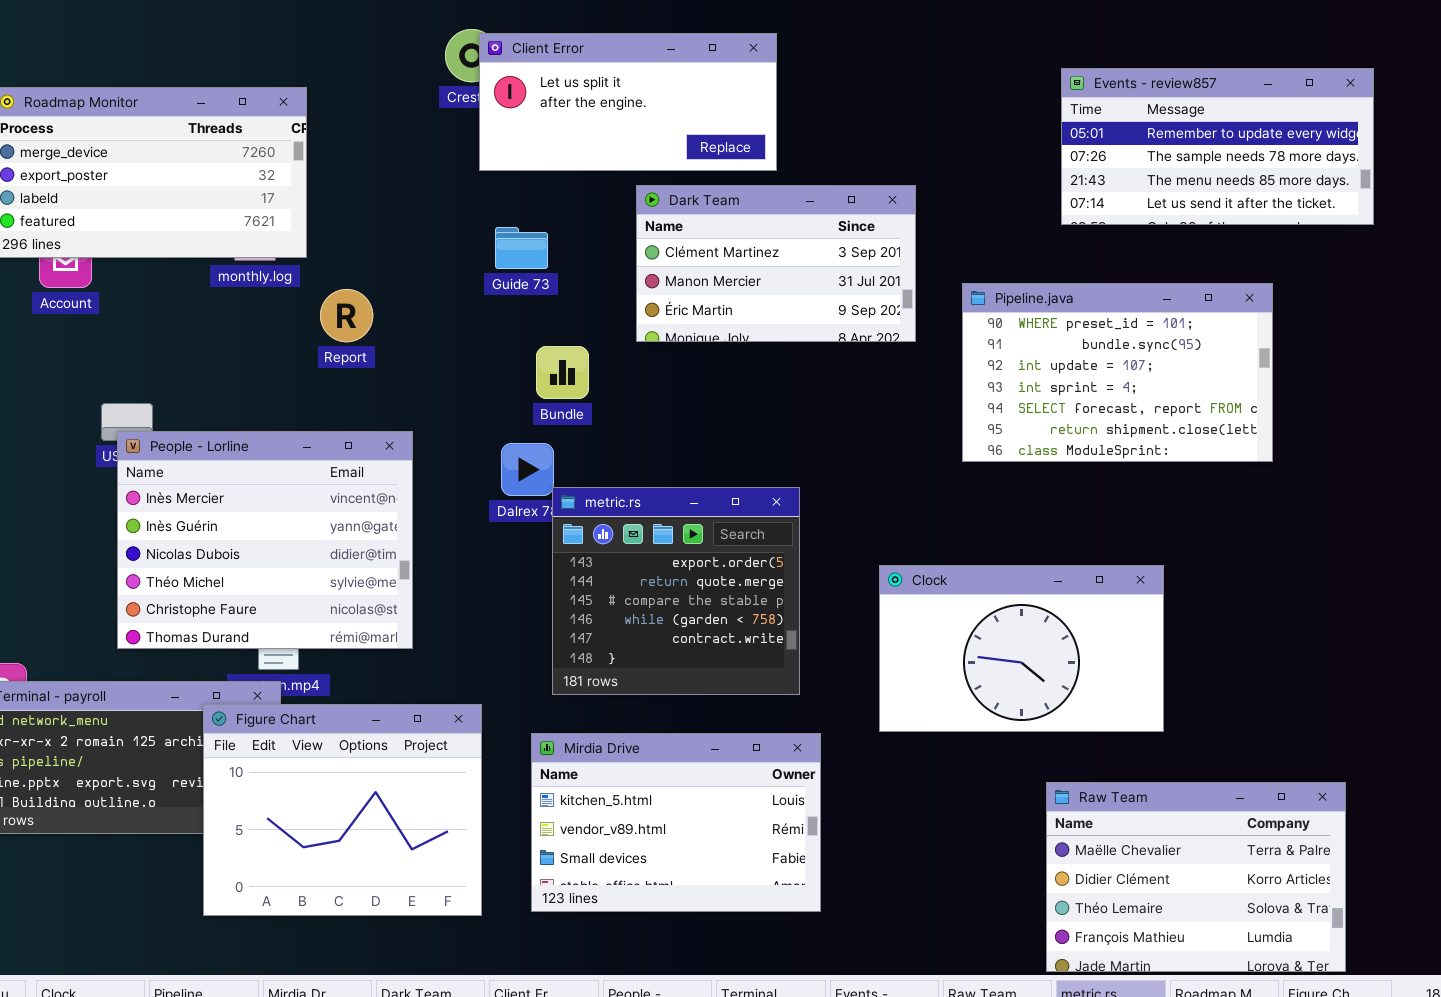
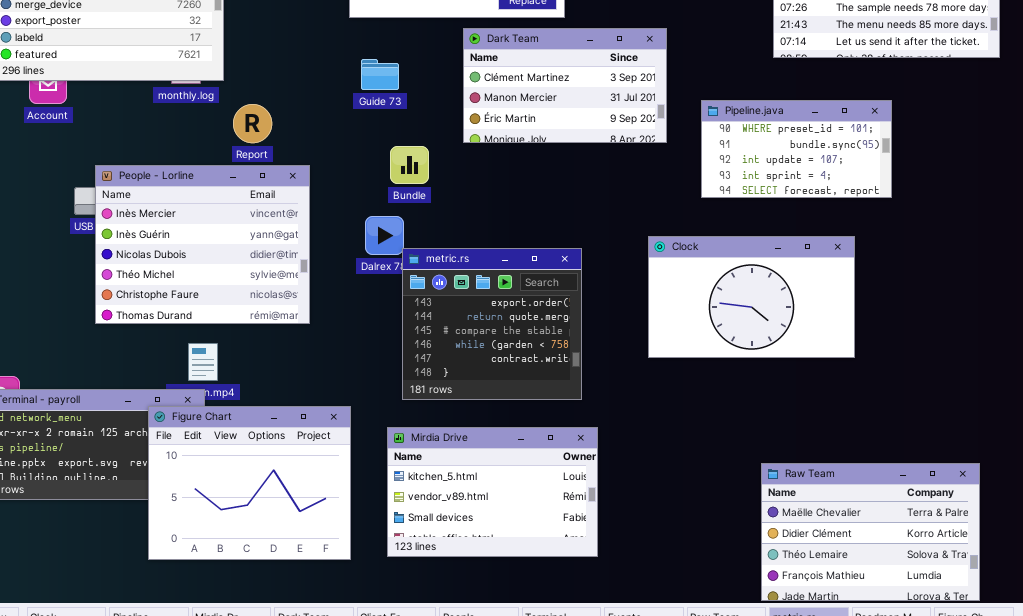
Pipeline.java: [962,283,1273,462] -> [701,100,892,198], resized
People - Lorline: [117,431,413,649] -> [95,165,310,324], moved
Clock: [879,565,1164,732] -> [648,236,855,358], moved

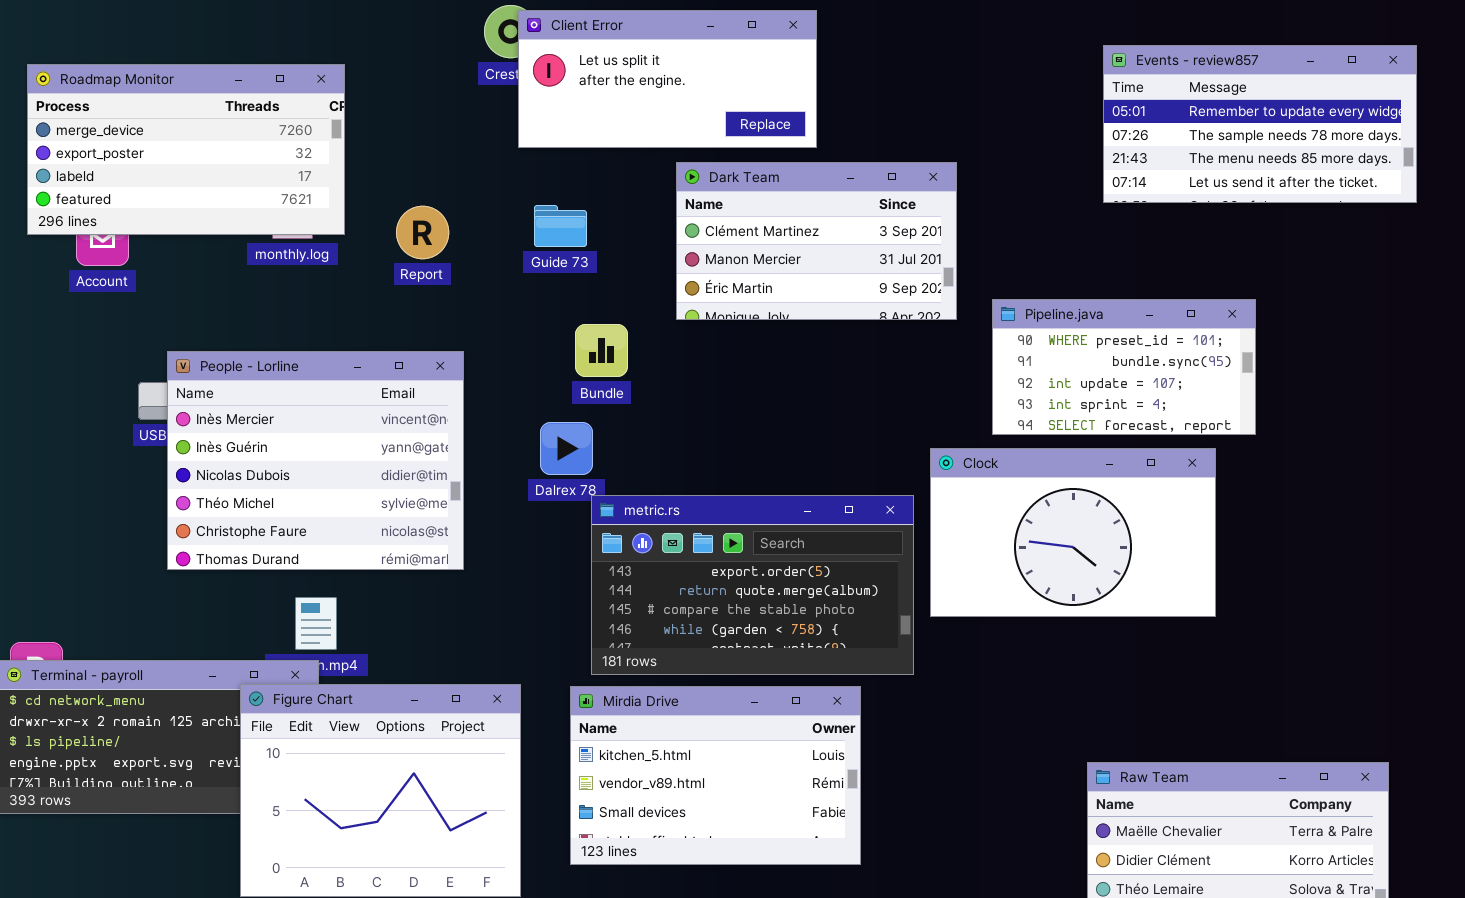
Pipeline.java: [701,100,892,198] -> [992,299,1256,435], moved
Report: [233,104,272,143] -> [396,206,449,259], moved
metric.rs: [402,248,582,400] -> [591,495,914,675], resized
Mirdia Drive: [387,427,598,557] -> [570,686,861,865], moved

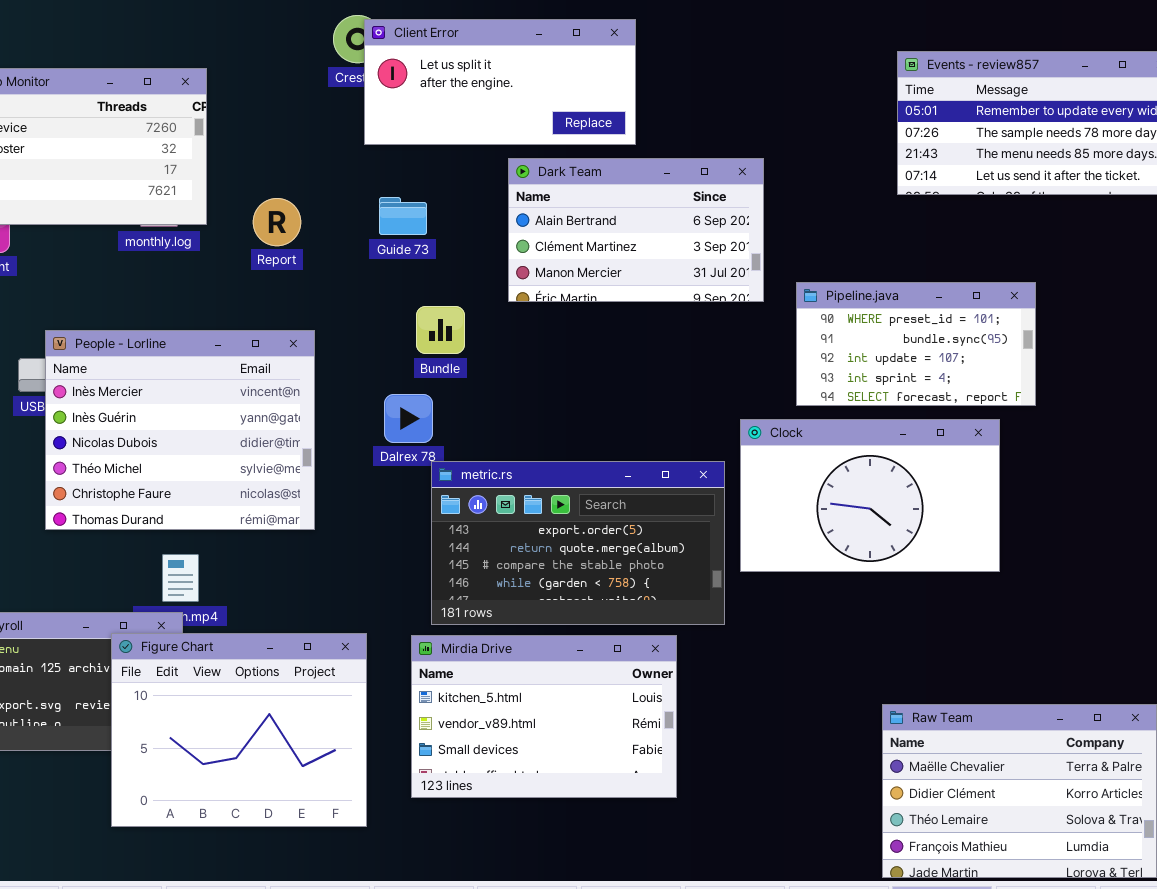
Dark Team: [676,162,957,320] -> [508,158,764,302], scrolled up 1 row

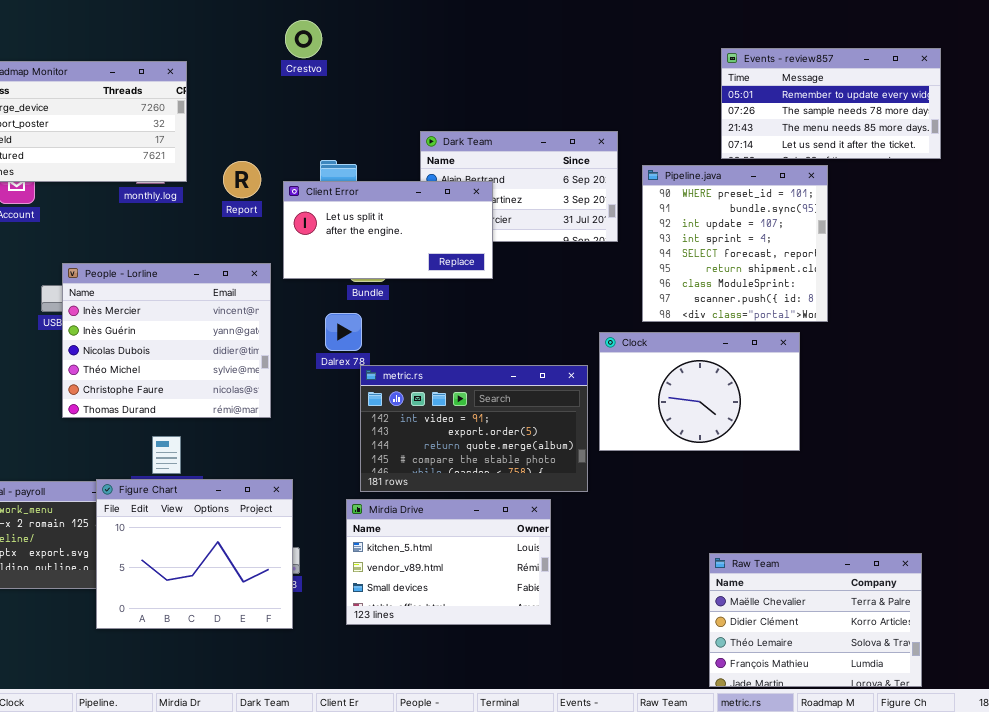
Client Error: [364,19,636,145] -> [283,181,493,279], moved
Pipeline.java: [796,282,1036,406] -> [642,165,828,322], resized
metric.rs: [431,461,725,625] -> [360,365,588,492], scrolled up 1 row
Figure Chart: [111,633,367,827] -> [96,479,293,629], moved

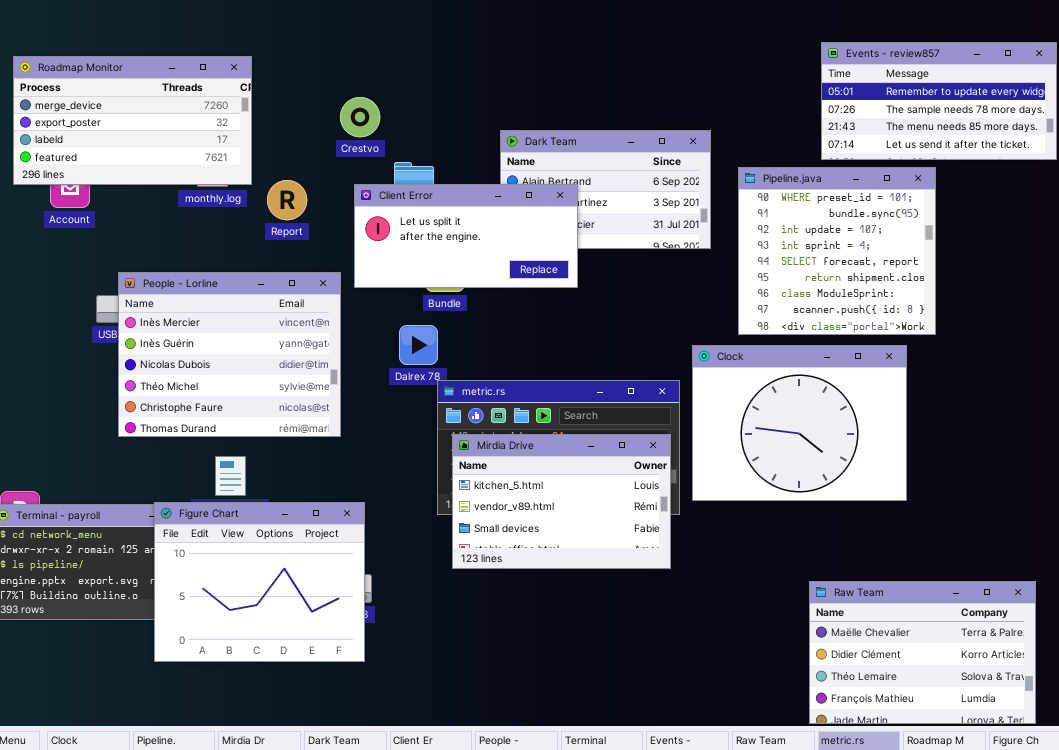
Crestvo: [285,20,322,58] -> [340,97,380,137], moved
Report: [223,161,261,198] -> [267,180,307,220], moved
Clock: [599,332,800,451] -> [692,345,907,501], resized
Mirdia Drive: [346,499,551,625] -> [452,434,671,569], moved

-*-*-

• _EXERCISE DESCRIPTION_
Please count the lines above that contain the string "Mirdia" and reply with the number alone.

• _ANSWER FOR THIS EXERCISE_
2